Work order: Which of the lines below contain the string "blue"? Pull each one out of the data.

Object transformation records:
* * *

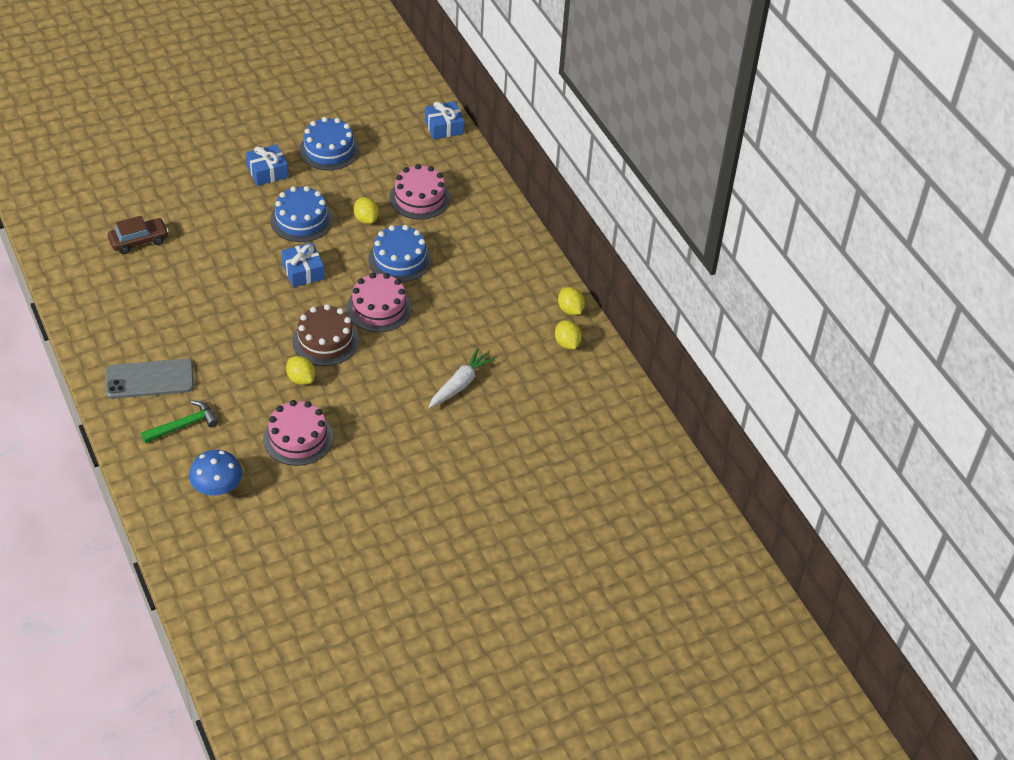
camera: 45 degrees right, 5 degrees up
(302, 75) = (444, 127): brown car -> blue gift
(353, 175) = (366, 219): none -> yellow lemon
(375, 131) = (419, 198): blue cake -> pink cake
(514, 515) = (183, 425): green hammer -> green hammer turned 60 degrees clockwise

* * *

Response area:
(302, 75) = (444, 127): brown car -> blue gift
(375, 131) = (419, 198): blue cake -> pink cake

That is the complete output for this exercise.